PROBLEM TO WORK ON: In the records below, the line with "orange calculator [398,192,476,228]" opens the range and the line with "brown clock [679,540,731,651]" closes it; print that range exactly and nothing else.

MATERIAL FOR THE TASK:
=== Section Start ===

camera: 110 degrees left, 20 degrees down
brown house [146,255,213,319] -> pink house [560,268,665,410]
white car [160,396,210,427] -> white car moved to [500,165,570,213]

=== Section End ===
=== Section Start ===

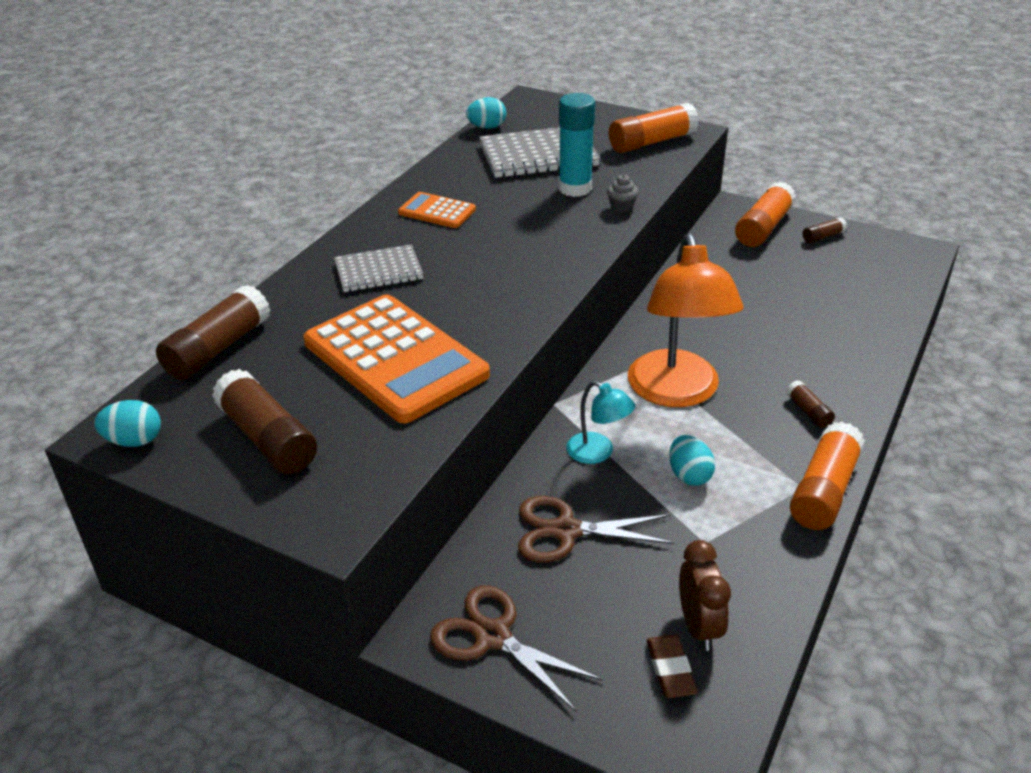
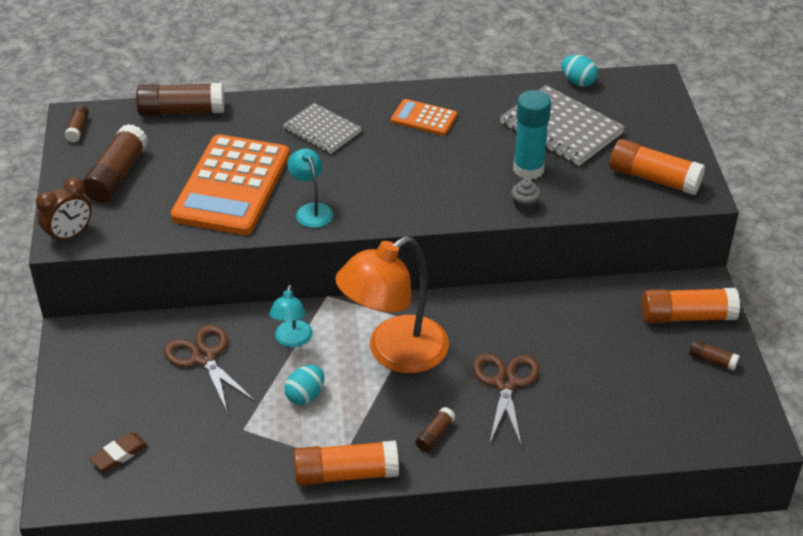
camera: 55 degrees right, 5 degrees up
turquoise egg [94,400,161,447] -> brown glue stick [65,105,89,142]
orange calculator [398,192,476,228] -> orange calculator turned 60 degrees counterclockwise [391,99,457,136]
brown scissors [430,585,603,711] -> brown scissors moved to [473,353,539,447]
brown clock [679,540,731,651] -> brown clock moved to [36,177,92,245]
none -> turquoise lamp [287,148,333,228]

=== Section End ===

EXPECTED ANSWER:
orange calculator [398,192,476,228] -> orange calculator turned 60 degrees counterclockwise [391,99,457,136]
brown scissors [430,585,603,711] -> brown scissors moved to [473,353,539,447]
brown clock [679,540,731,651] -> brown clock moved to [36,177,92,245]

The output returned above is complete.